**ASSIGNMENT**: The task calls for an exact retyping of the lines from the one holding "green shoe: 2 -> 0" through the end of the listing, with pictures omitted and nothing added.

**AVAILABLE DATA**:

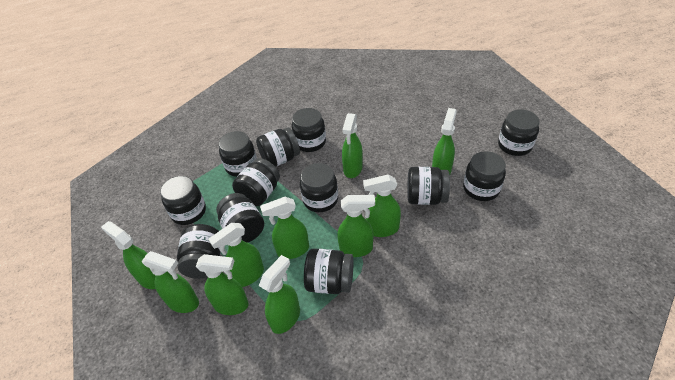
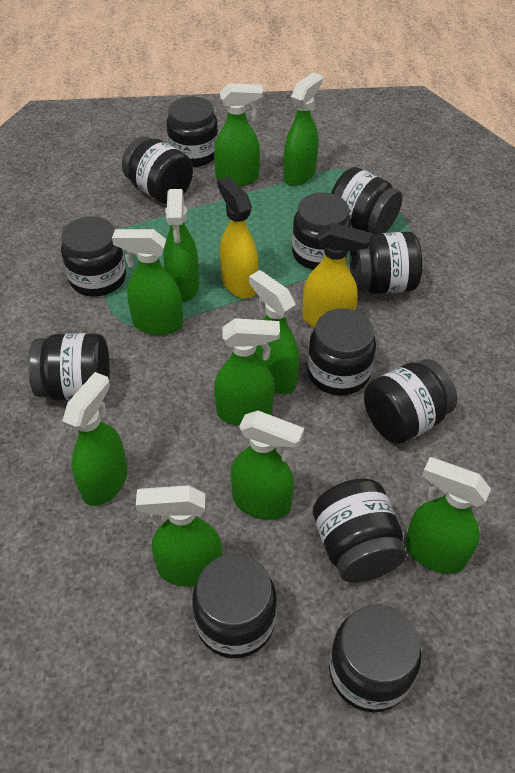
yellow spray bottle: 0 -> 2

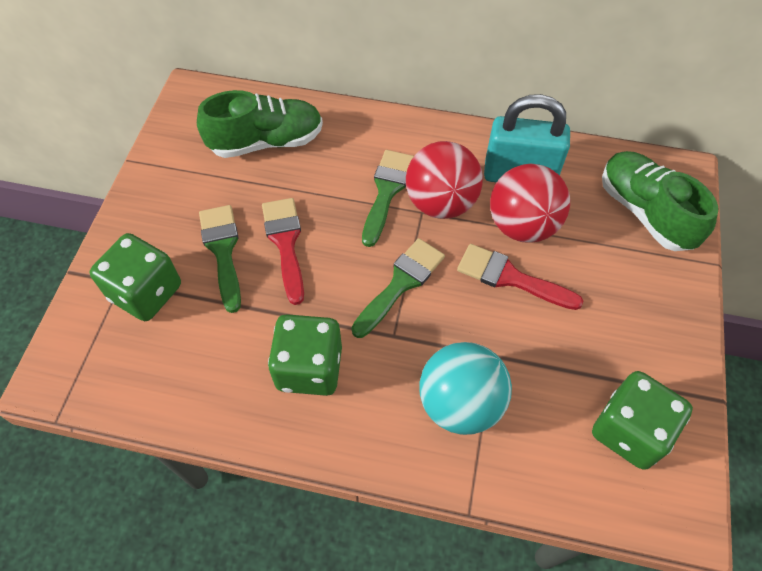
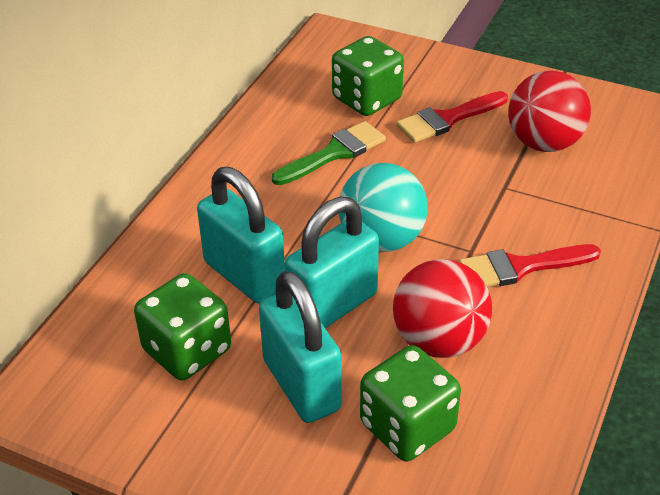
green brush: 3 -> 1
green shoe: 2 -> 0
turquoise padlock: 1 -> 3

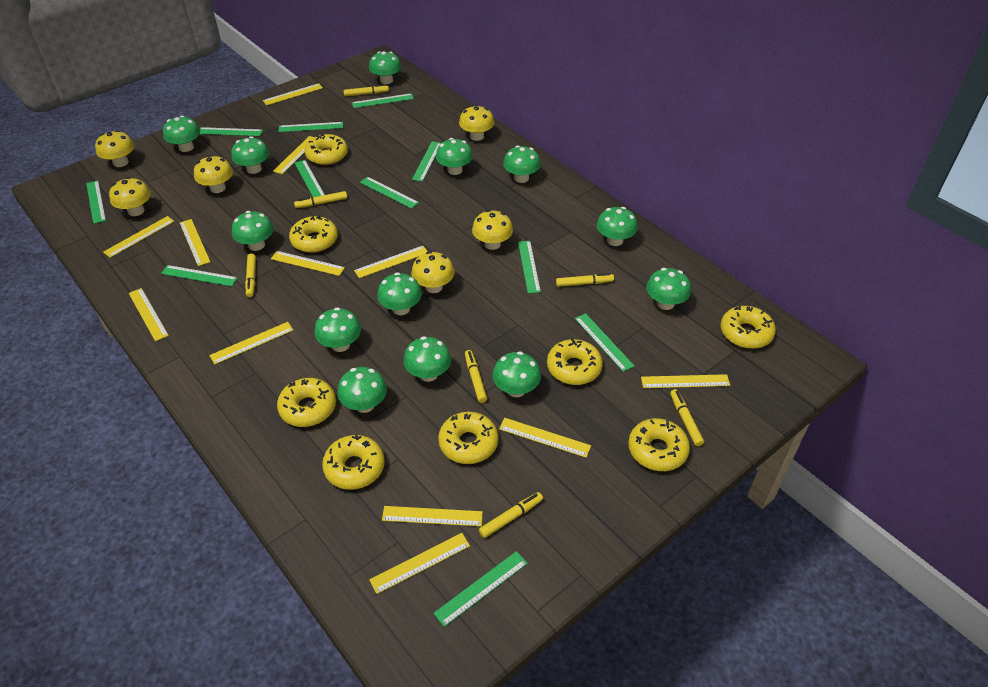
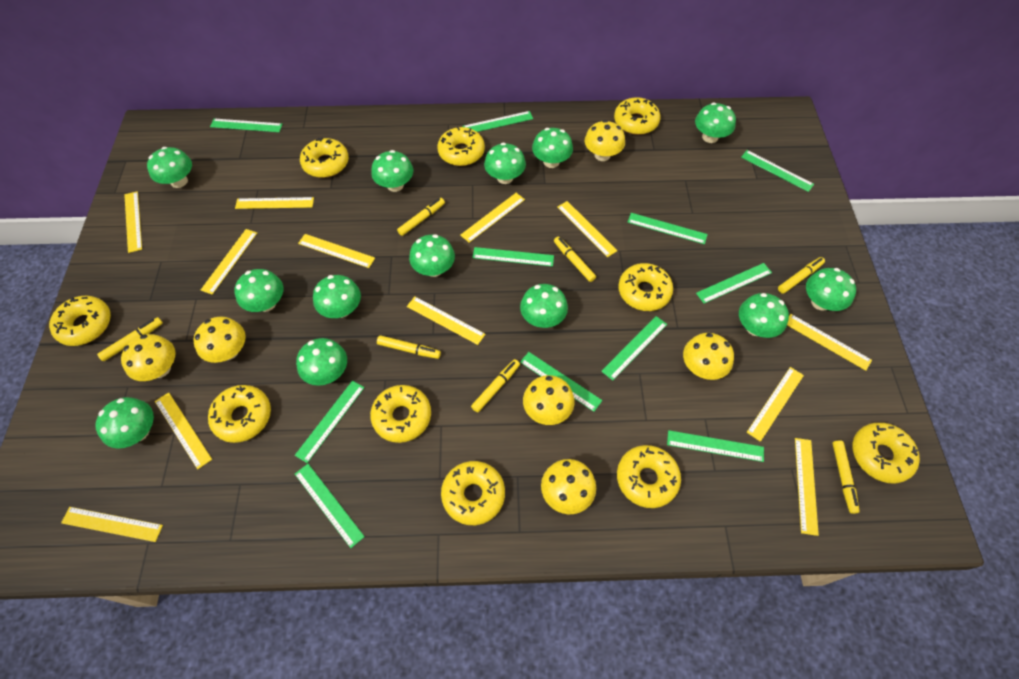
yellow donut: 8 -> 10

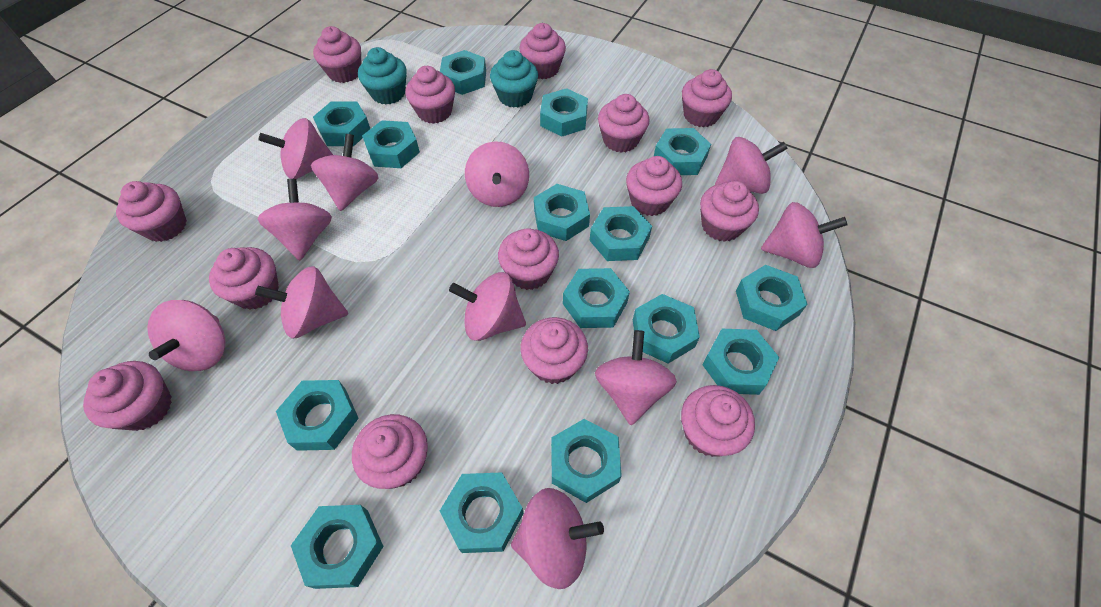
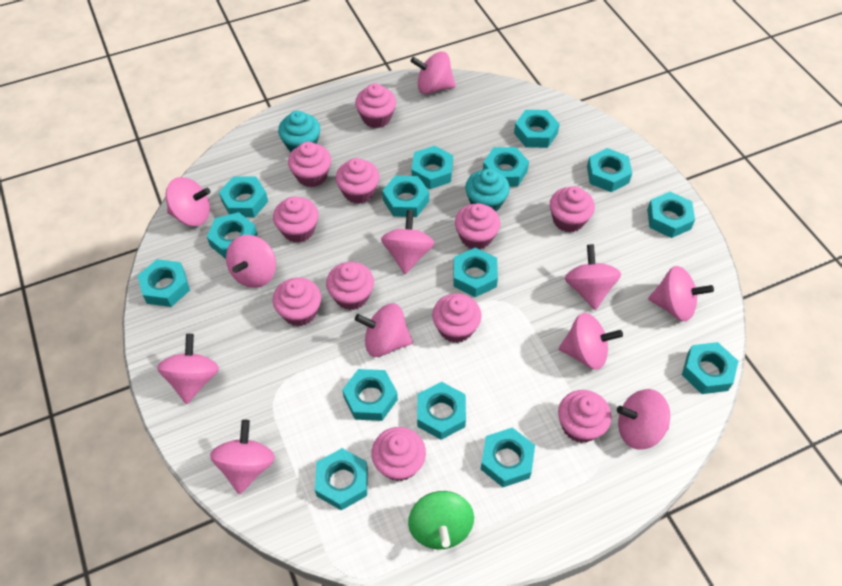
green spinning top: 0 -> 1
pink cupcake: 14 -> 11

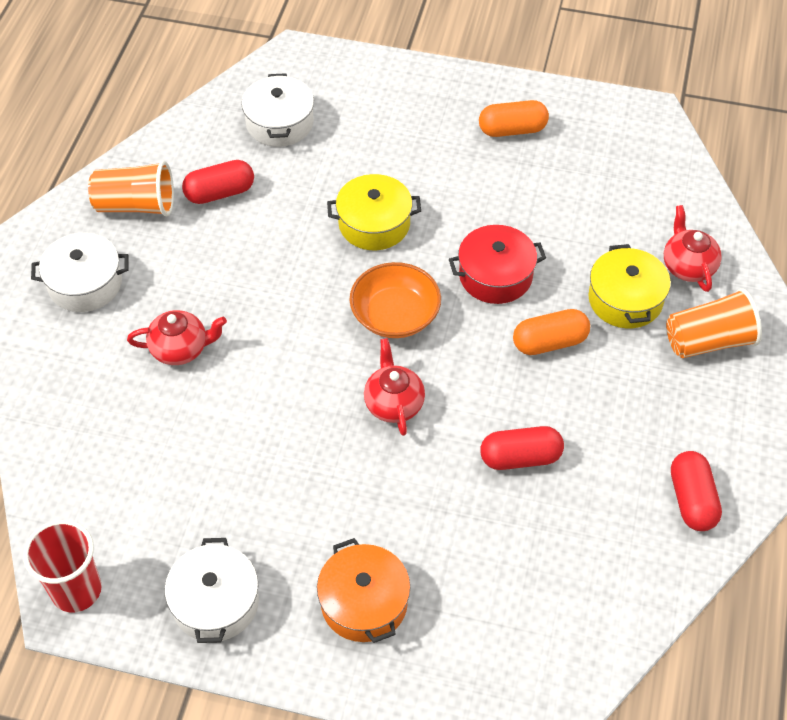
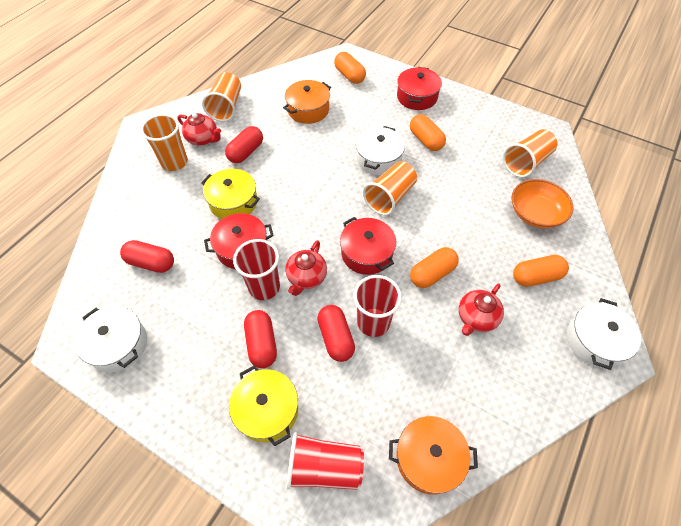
orange capsule: 2 -> 4
orange cup: 2 -> 4
orange pot: 1 -> 2
red capsule: 3 -> 4
red cup: 1 -> 3
red pot: 1 -> 3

**SOLUTION TO THIS PROBLEM**:
green shoe: 2 -> 0
turquoise padlock: 1 -> 3

yellow donut: 8 -> 10

green spinning top: 0 -> 1
pink cupcake: 14 -> 11

orange capsule: 2 -> 4
orange cup: 2 -> 4
orange pot: 1 -> 2
red capsule: 3 -> 4
red cup: 1 -> 3
red pot: 1 -> 3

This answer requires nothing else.